Stored data:
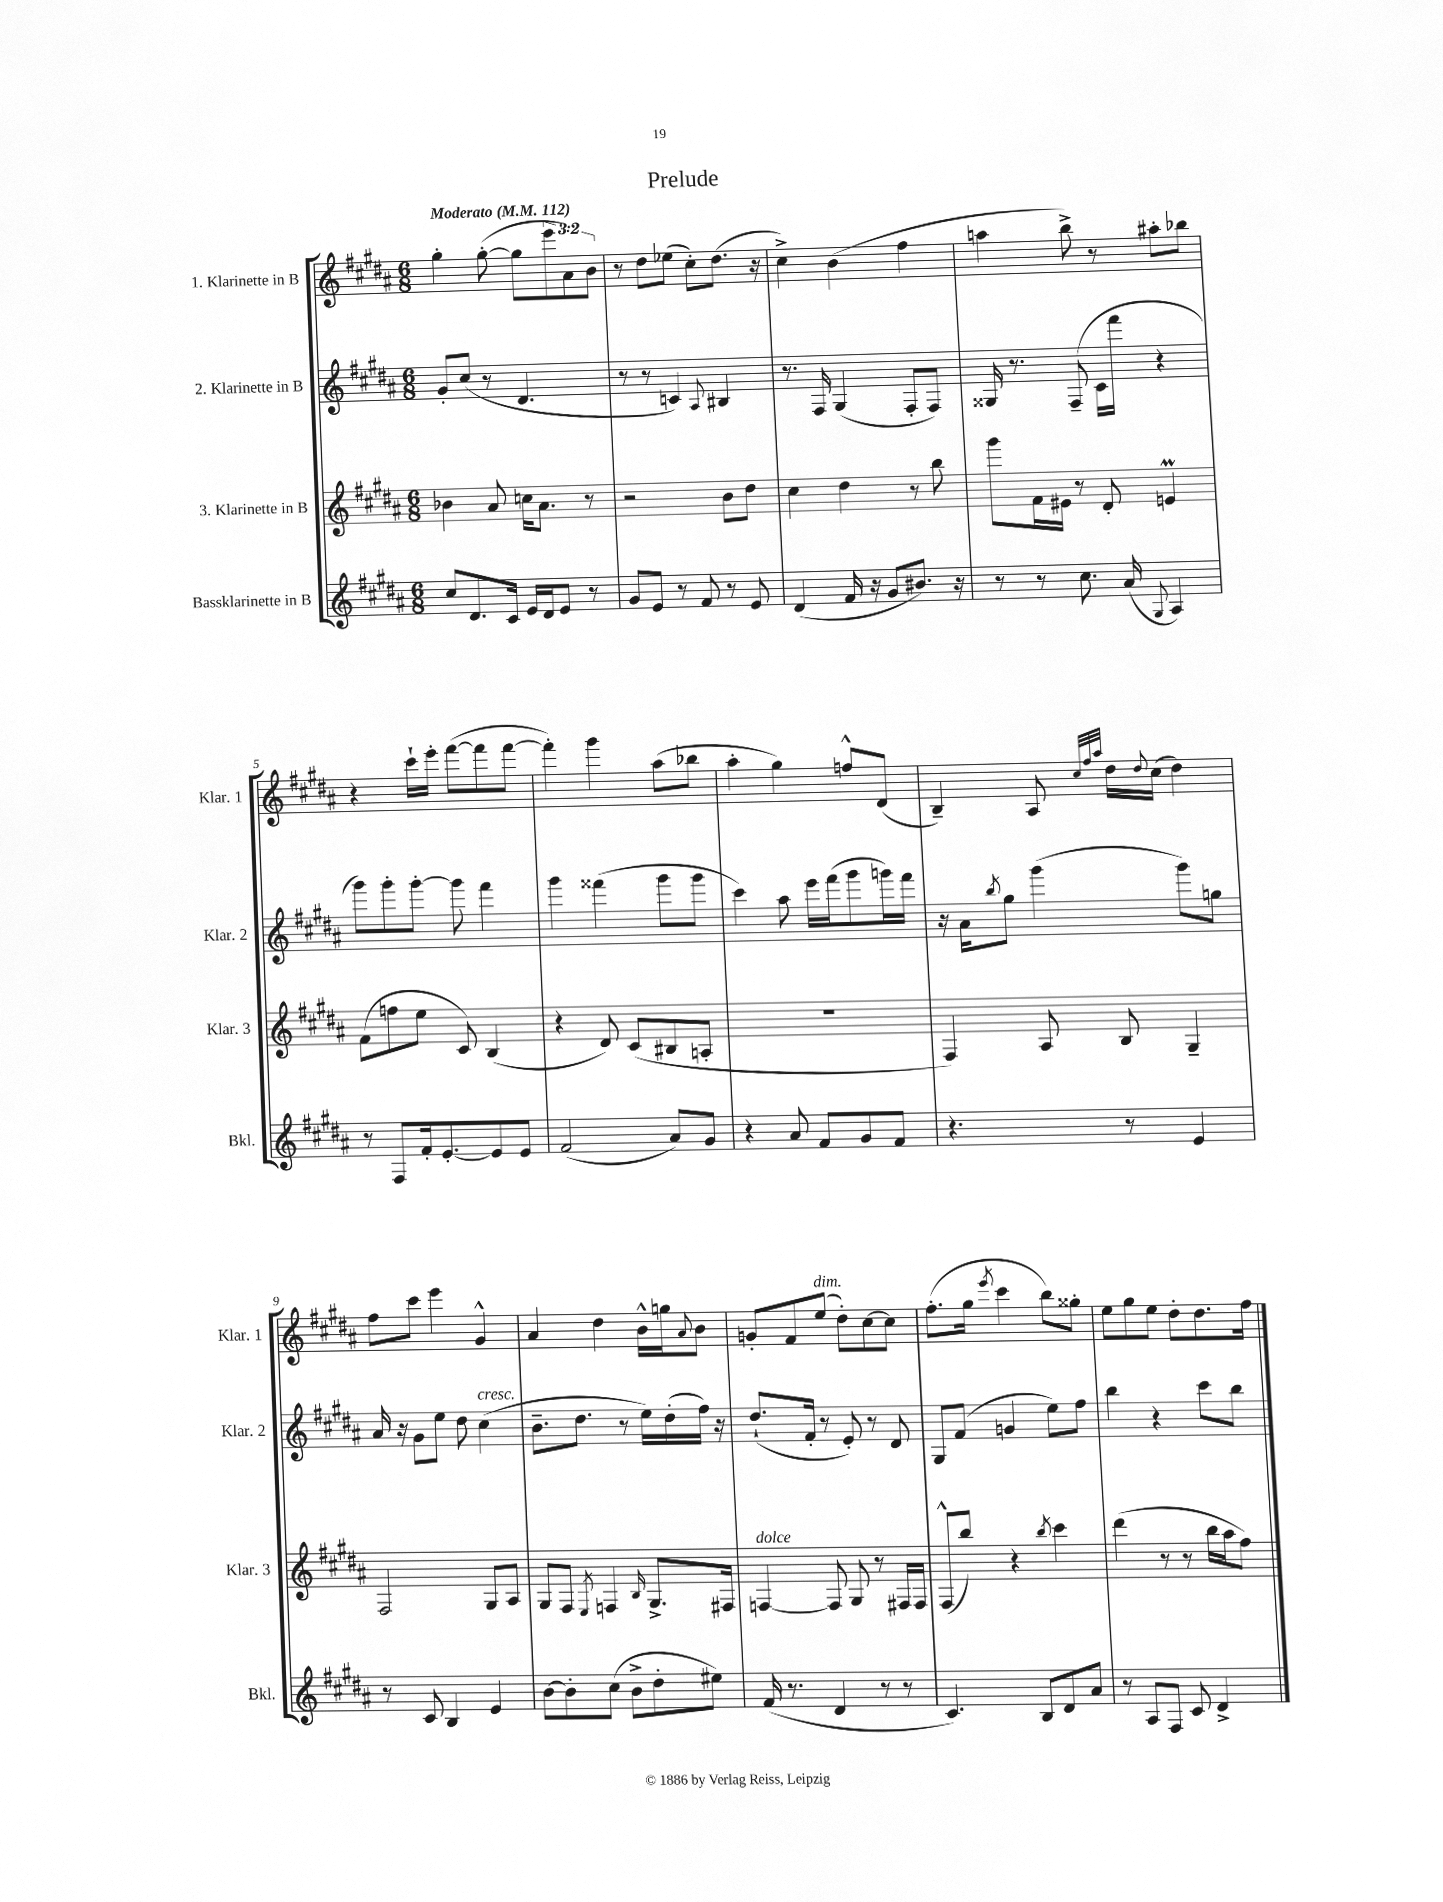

**kern	**kern	**kern	**kern
*staff4	*staff3	*staff2	*staff1
*clefG2	*clefG2	*clefG2	*clefG2
*k[f#c#g#d#a#]	*k[f#c#g#d#a#]	*k[f#c#g#d#a#]	*k[f#c#g#d#a#]
*M6/8	*M6/8	*M6/8	*M6/8
*MM112	*MM112	*MM112	*MM112
8cc#	4b-	8g#'	4gg#'
8.d#	.	(8cc#	.
.	8a#	8r	([8gg#'
16c#	.	.	.
16e	16cc	4.d#	8gg#]
16d#	8.a#	.	.
8e	.	.	12eee
.	.	.	12a#)
8r	8r	.	.
.	.	.	12b
=	=	=	=
8g#	2r	8r	8r
8e	.	8r	8dd#
8r	.	4c)	(8ee-
8f#	.	.	8cc#')
.	.	8qqA#	.
8r	8b	4B#	(8.dd#
8e	8dd#	.	.
.	.	.	16r
=	=	=	=
(4d#	4cc#	8.r	4cc#^)
.	.	16F#	.
16f#	4dd#	(4G#	(4b
16r	.	.	.
8g#	.	.	.
8.b#)	8r	8F#'	4ff#
.	8bb	8F#)	.
16r	.	.	.
=	=	=	=
8r	8ggg#	16G##	4aa
.	.	8.r	.
8r	16f#	.	.
.	16e#	.	.
8.cc#	8r	(8F#~	8bb^)
.	8d#'	16c#	8r
(16a#	.	16fff#	.
8qqG#	.	.	.
4A#)	4e	4r	8aa#'
.	.	.	8bb-
=	=	=	=
8r	(8f#	8ggg#)	4r
8F#	8ff	8ggg#'	.
16f#'	8ee	[8ggg#'	16ccc#`
[8.e'	.	.	16eee'
.	8c#)	8ggg#]	([8fff#
8e]	(4B	4fff#	8fff#]
8e	.	.	[8fff#
=	=	=	=
(2f#	4r	4ggg#	4fff#'])
.	8d#)	(4fff##	4ggg#
.	(8c#	.	.
8a#)	8B#	8ggg#	(8aa#
8g#	8A'	8ggg#	8bb-
=	=	=	=
4r	2.r	4ccc#)	4aa#'
8a#	.	8aa#	4gg#)
8f#	.	16eee	.
.	.	(16fff#	.
8g#	.	8ggg#	8ff^^
8f#	.	16ggg)	(8d#
.	.	16fff#	.
=	=	=	=
4.r	4F#)	16r	4B~)
.	.	16a#	.
.	.	8qbb	.
.	.	8gg#	.
.	8A#	(4ggg#	8A#
.	.	.	32qqcc#
.	.	.	32qqff#
.	.	.	32qqaa#
8r	8B	.	16dd#
.	.	.	8qqdd#
.	.	.	(16cc#
4e	4G#~	8ggg#)	4dd#)
.	.	8gg	.
=	=	=	=
8r	2F#	16a#	8ff#
.	.	16r	.
8c#	.	8g#	8ccc#
4B	.	8ee	4eee
.	.	8dd#	.
4e	8G#	(4cc#	4g#^^
.	8A#	.	.
=	=	=	=
[8b	8G#	8.b~	4a#
8b']	8F#	.	.
.	.	8.dd#	.
.	8qE	.	.
(8cc#	4F	.	4dd#
8b^	.	8r	.
.	16qqB	.	.
8dd#'	8.G#^	16ee)	16b^^
.	.	(16dd#'	16gg
.	.	.	8qqa#
8ee#)	.	16ff#)	8b
.	16F#	16r	.
=	=	=	=
(16f#	[4F	(8.dd#`	8g'
8.r	.	.	.
.	.	.	8f#
.	.	16f#'	.
4d#	8F]	8r	(8ee
.	8G#	8e')	8dd#')
8r	8r	8r	[8cc#
8r	16F#	8d#	8cc#]
.	16F#	.	.
=	=	=	=
4.c#)	(8F#^^	8G#	(8.ff#'
.	8bb)	(8f#	.
.	.	.	16gg#
.	.	.	8qeee
.	4r	4g	4ccc#
8B	.	.	.
.	8qbb	.	.
8d#	4ccc#	8ee)	8bb)
8a#	.	8ff#	8gg##'
=	=	=	=
8r	(4ddd#	4bb	8ee
8A#	.	.	8gg#
8F#	8r	4r	8ee
8c#	8r	.	8dd#'
4d#^	16bb	8ccc#	8.dd#
.	16aa#	.	.
.	8ff#)	8bb	.
.	.	.	16ff#
==	==	==	==
*-	*-	*-	*-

SET PROBLEM —
Rewrite the rows as a JSON list of strings with one string for each line and no blank lines. Leave out the pictures.

ANSWER IN FULL —
[
  "**kern\t**kern\t**kern\t**kern",
  "*staff4\t*staff3\t*staff2\t*staff1",
  "*clefG2\t*clefG2\t*clefG2\t*clefG2",
  "*k[f#c#g#d#a#]\t*k[f#c#g#d#a#]\t*k[f#c#g#d#a#]\t*k[f#c#g#d#a#]",
  "*M6/8\t*M6/8\t*M6/8\t*M6/8",
  "*MM112\t*MM112\t*MM112\t*MM112",
  "8cc#\t4b-\t8g#'\t4gg#'",
  "8.d#\t.\t(8cc#\t.",
  ".\t8a#\t8r\t([8gg#'",
  "16c#\t.\t.\t.",
  "16e\t16cc\t4.d#\t8gg#]",
  "16d#\t8.a#\t.\t.",
  "8e\t.\t.\t12eee",
  ".\t.\t.\t12a#)",
  "8r\t8r\t.\t.",
  ".\t.\t.\t12b",
  "=\t=\t=\t=",
  "8g#\t2r\t8r\t8r",
  "8e\t.\t8r\t8dd#",
  "8r\t.\t4c)\t(8ee-",
  "8f#\t.\t.\t8cc#')",
  ".\t.\t8qqA#\t.",
  "8r\t8b\t4B#\t(8.dd#",
  "8e\t8dd#\t.\t.",
  ".\t.\t.\t16r",
  "=\t=\t=\t=",
  "(4d#\t4cc#\t8.r\t4cc#^)",
  ".\t.\t16F#\t.",
  "16f#\t4dd#\t(4G#\t(4b",
  "16r\t.\t.\t.",
  "8g#\t.\t.\t.",
  "8.b#)\t8r\t8F#'\t4ff#",
  ".\t8bb\t8F#)\t.",
  "16r\t.\t.\t.",
  "=\t=\t=\t=",
  "8r\t8ggg#\t16G##\t4aa",
  ".\t.\t8.r\t.",
  "8r\t16f#\t.\t.",
  ".\t16e#\t.\t.",
  "8.cc#\t8r\t(8F#~\t8bb^)",
  ".\t8d#'\t16c#\t8r",
  "(16a#\t.\t16fff#\t.",
  "8qqG#\t.\t.\t.",
  "4A#)\t4e\t4r\t8aa#'",
  ".\t.\t.\t8bb-",
  "=\t=\t=\t=",
  "8r\t(8f#\t8ggg#)\t4r",
  "8F#\t8ff\t8ggg#'\t.",
  "16f#'\t8ee\t[8ggg#'\t16ccc#`",
  "[8.e'\t.\t.\t16eee'",
  ".\t8c#)\t8ggg#]\t([8fff#",
  "8e]\t(4B\t4fff#\t8fff#]",
  "8e\t.\t.\t[8fff#",
  "=\t=\t=\t=",
  "(2f#\t4r\t4ggg#\t4fff#'])",
  ".\t8d#)\t(4fff##\t4ggg#",
  ".\t(8c#\t.\t.",
  "8a#)\t8B#\t8ggg#\t(8aa#",
  "8g#\t8A'\t8ggg#\t8bb-",
  "=\t=\t=\t=",
  "4r\t2.r\t4ccc#)\t4aa#'",
  "8a#\t.\t8aa#\t4gg#)",
  "8f#\t.\t16eee\t.",
  ".\t.\t(16fff#\t.",
  "8g#\t.\t8ggg#\t8ff^^",
  "8f#\t.\t16ggg)\t(8d#",
  ".\t.\t16fff#\t.",
  "=\t=\t=\t=",
  "4.r\t4F#)\t16r\t4B~)",
  ".\t.\t16a#\t.",
  ".\t.\t8qbb\t.",
  ".\t.\t8gg#\t.",
  ".\t8A#\t(4ggg#\t8A#",
  ".\t.\t.\t32qqcc#",
  ".\t.\t.\t32qqff#",
  ".\t.\t.\t32qqaa#",
  "8r\t8B\t.\t16dd#",
  ".\t.\t.\t8qqdd#",
  ".\t.\t.\t(16cc#",
  "4e\t4G#~\t8ggg#)\t4dd#)",
  ".\t.\t8gg\t.",
  "=\t=\t=\t=",
  "8r\t2F#\t16a#\t8ff#",
  ".\t.\t16r\t.",
  "8c#\t.\t8g#\t8ccc#",
  "4B\t.\t8ee\t4eee",
  ".\t.\t8dd#\t.",
  "4e\t8G#\t(4cc#\t4g#^^",
  ".\t8A#\t.\t.",
  "=\t=\t=\t=",
  "[8b\t8G#\t8.b~\t4a#",
  "8b']\t8F#\t.\t.",
  ".\t.\t8.dd#\t.",
  ".\t8qE\t.\t.",
  "(8cc#\t4F\t.\t4dd#",
  "8b^\t.\t8r\t.",
  ".\t16qqB\t.\t.",
  "8dd#'\t8.G#^\t16ee)\t16b^^",
  ".\t.\t(16dd#'\t16gg",
  ".\t.\t.\t8qqa#",
  "8ee#)\t.\t16ff#)\t8b",
  ".\t16F#\t16r\t.",
  "=\t=\t=\t=",
  "(16f#\t[4F\t(8.dd#`\t8g'",
  "8.r\t.\t.\t.",
  ".\t.\t.\t8f#",
  ".\t.\t16f#'\t.",
  "4d#\t8F]\t8r\t(8ee",
  ".\t8G#\t8e')\t8dd#')",
  "8r\t8r\t8r\t[8cc#",
  "8r\t16F#\t8d#\t8cc#]",
  ".\t16F#\t.\t.",
  "=\t=\t=\t=",
  "4.c#)\t(8F#^^\t8G#\t(8.ff#'",
  ".\t8bb)\t(8f#\t.",
  ".\t.\t.\t16gg#",
  ".\t.\t.\t8qeee",
  ".\t4r\t4g\t4ccc#",
  "8B\t.\t.\t.",
  ".\t8qbb\t.\t.",
  "8d#\t4ccc#\t8ee)\t8bb)",
  "8a#\t.\t8ff#\t8gg##'",
  "=\t=\t=\t=",
  "8r\t(4ddd#\t4bb\t8ee",
  "8A#\t.\t.\t8gg#",
  "8F#\t8r\t4r\t8ee",
  "8c#\t8r\t.\t8dd#'",
  "4d#^\t16bb\t8ccc#\t8.dd#",
  ".\t16aa#\t.\t.",
  ".\t8ff#)\t8bb\t.",
  ".\t.\t.\t16ff#",
  "==\t==\t==\t==",
  "*-\t*-\t*-\t*-"
]